[Stored items from a collection]
_ _ _ _ _

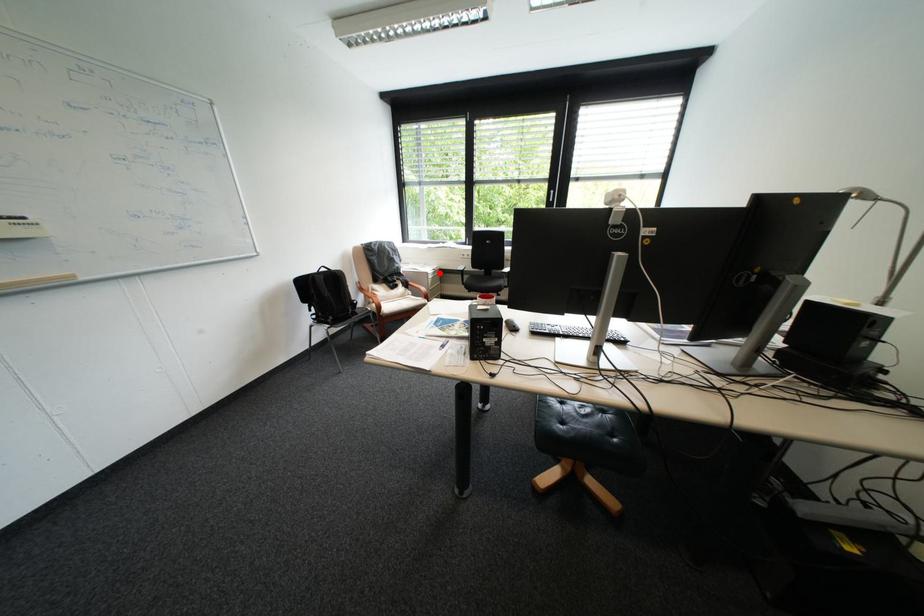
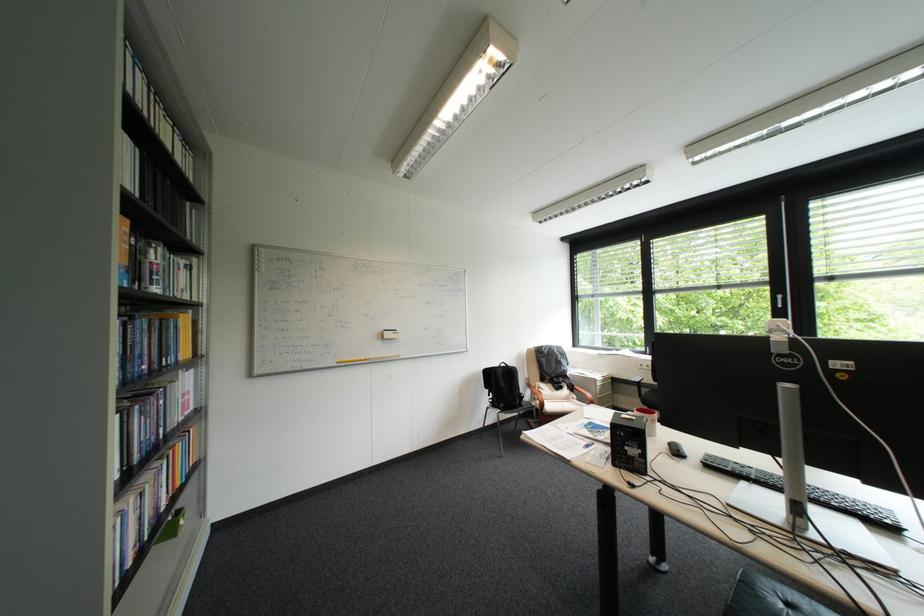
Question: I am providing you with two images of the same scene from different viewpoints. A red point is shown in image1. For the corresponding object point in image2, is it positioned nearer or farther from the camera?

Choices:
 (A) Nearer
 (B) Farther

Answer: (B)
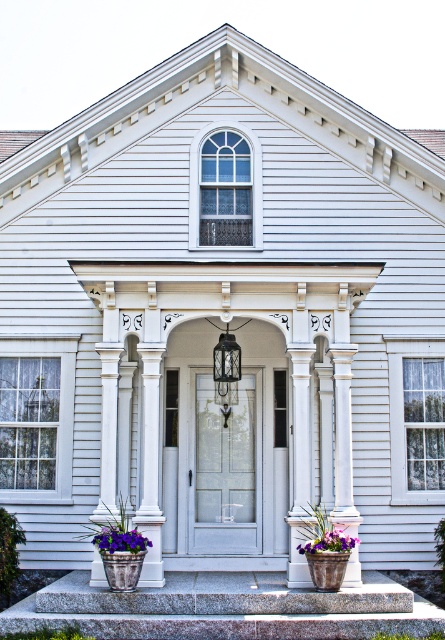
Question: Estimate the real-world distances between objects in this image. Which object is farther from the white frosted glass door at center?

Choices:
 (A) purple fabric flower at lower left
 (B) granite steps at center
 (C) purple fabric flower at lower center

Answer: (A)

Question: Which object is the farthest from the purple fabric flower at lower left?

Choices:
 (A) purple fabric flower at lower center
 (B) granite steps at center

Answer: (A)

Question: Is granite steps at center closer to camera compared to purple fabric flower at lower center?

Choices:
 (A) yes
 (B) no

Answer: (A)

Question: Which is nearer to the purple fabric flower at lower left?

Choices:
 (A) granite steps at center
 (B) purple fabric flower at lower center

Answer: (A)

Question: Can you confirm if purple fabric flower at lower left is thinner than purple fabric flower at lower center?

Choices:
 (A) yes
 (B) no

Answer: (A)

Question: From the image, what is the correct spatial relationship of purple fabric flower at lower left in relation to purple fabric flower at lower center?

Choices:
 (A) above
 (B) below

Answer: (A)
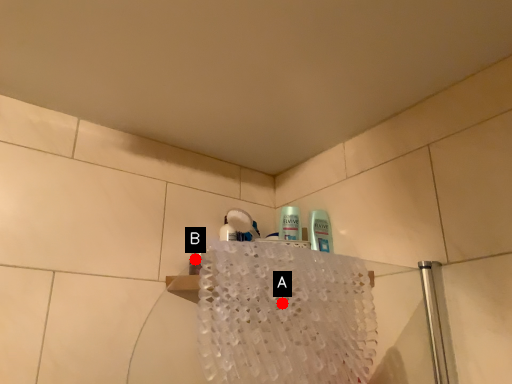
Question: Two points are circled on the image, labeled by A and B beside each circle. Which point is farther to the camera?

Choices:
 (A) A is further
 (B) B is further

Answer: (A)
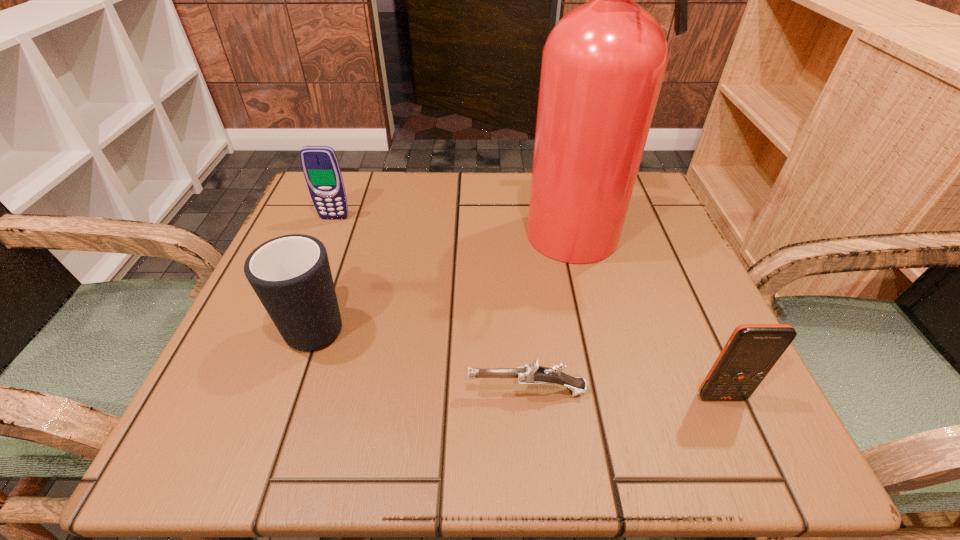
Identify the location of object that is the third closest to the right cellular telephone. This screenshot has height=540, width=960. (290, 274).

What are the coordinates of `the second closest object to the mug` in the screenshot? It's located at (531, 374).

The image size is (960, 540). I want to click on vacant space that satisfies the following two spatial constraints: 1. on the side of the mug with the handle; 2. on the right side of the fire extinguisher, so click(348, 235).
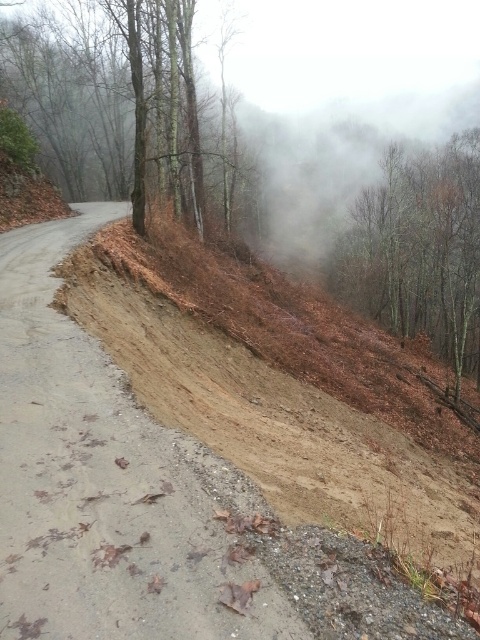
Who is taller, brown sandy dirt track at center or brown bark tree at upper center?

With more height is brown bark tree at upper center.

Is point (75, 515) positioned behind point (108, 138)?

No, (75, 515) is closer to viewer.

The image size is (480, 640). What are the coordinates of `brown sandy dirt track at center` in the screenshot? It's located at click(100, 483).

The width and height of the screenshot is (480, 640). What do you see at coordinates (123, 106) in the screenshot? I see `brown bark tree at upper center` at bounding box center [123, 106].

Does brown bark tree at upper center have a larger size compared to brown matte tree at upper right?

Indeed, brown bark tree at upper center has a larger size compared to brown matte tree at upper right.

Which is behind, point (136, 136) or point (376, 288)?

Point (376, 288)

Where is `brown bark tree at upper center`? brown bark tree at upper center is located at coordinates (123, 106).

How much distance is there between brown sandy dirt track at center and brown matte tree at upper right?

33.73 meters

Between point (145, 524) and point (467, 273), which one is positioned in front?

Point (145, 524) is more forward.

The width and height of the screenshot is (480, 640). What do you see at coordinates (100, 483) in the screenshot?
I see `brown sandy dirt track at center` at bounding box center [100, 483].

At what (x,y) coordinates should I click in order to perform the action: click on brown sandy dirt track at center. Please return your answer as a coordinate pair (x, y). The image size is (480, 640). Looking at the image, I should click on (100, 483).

_ _ _ _ _

Print all of the items above word for word, leaving out the pictures.

Question: I am providing you with two images of the same scene from different viewpoints. A red point is shown in image1. For the corresponding object point in image2, is it positioned nearer or farther from the camera?

Choices:
 (A) Nearer
 (B) Farther

Answer: (B)
Question: Estimate the real-world distances between objects in this image. Which object is farther from the white frosted glass door at center?

Choices:
 (A) purple fabric flower at lower left
 (B) granite steps at center
 (C) purple fabric flower at lower center

Answer: (A)

Question: Which object is the farthest from the purple fabric flower at lower left?

Choices:
 (A) purple fabric flower at lower center
 (B) granite steps at center

Answer: (A)

Question: Is granite steps at center closer to camera compared to purple fabric flower at lower center?

Choices:
 (A) yes
 (B) no

Answer: (A)

Question: Which is nearer to the purple fabric flower at lower left?

Choices:
 (A) granite steps at center
 (B) purple fabric flower at lower center

Answer: (A)

Question: Can you confirm if purple fabric flower at lower left is thinner than purple fabric flower at lower center?

Choices:
 (A) yes
 (B) no

Answer: (A)

Question: From the image, what is the correct spatial relationship of purple fabric flower at lower left in relation to purple fabric flower at lower center?

Choices:
 (A) above
 (B) below

Answer: (A)
Question: Two points are circled on the image, labeled by A and B beside each circle. Which point is farther to the camera?

Choices:
 (A) A is further
 (B) B is further

Answer: (A)
Identify the location of object that is the third closest to the right cellular telephone. This screenshot has height=540, width=960. (290, 274).

What are the coordinates of `the second closest object to the mug` in the screenshot? It's located at (531, 374).

The image size is (960, 540). I want to click on vacant space that satisfies the following two spatial constraints: 1. on the side of the mug with the handle; 2. on the right side of the fire extinguisher, so click(348, 235).
Who is taller, brown sandy dirt track at center or brown bark tree at upper center?

With more height is brown bark tree at upper center.

Is point (75, 515) positioned behind point (108, 138)?

No, (75, 515) is closer to viewer.

The image size is (480, 640). What are the coordinates of `brown sandy dirt track at center` in the screenshot? It's located at click(100, 483).

The width and height of the screenshot is (480, 640). What do you see at coordinates (123, 106) in the screenshot? I see `brown bark tree at upper center` at bounding box center [123, 106].

Does brown bark tree at upper center have a larger size compared to brown matte tree at upper right?

Indeed, brown bark tree at upper center has a larger size compared to brown matte tree at upper right.

Which is behind, point (136, 136) or point (376, 288)?

Point (376, 288)

Where is `brown bark tree at upper center`? brown bark tree at upper center is located at coordinates (123, 106).

How much distance is there between brown sandy dirt track at center and brown matte tree at upper right?

33.73 meters

Between point (145, 524) and point (467, 273), which one is positioned in front?

Point (145, 524) is more forward.

The width and height of the screenshot is (480, 640). What do you see at coordinates (100, 483) in the screenshot?
I see `brown sandy dirt track at center` at bounding box center [100, 483].

At what (x,y) coordinates should I click in order to perform the action: click on brown sandy dirt track at center. Please return your answer as a coordinate pair (x, y). The image size is (480, 640). Looking at the image, I should click on (100, 483).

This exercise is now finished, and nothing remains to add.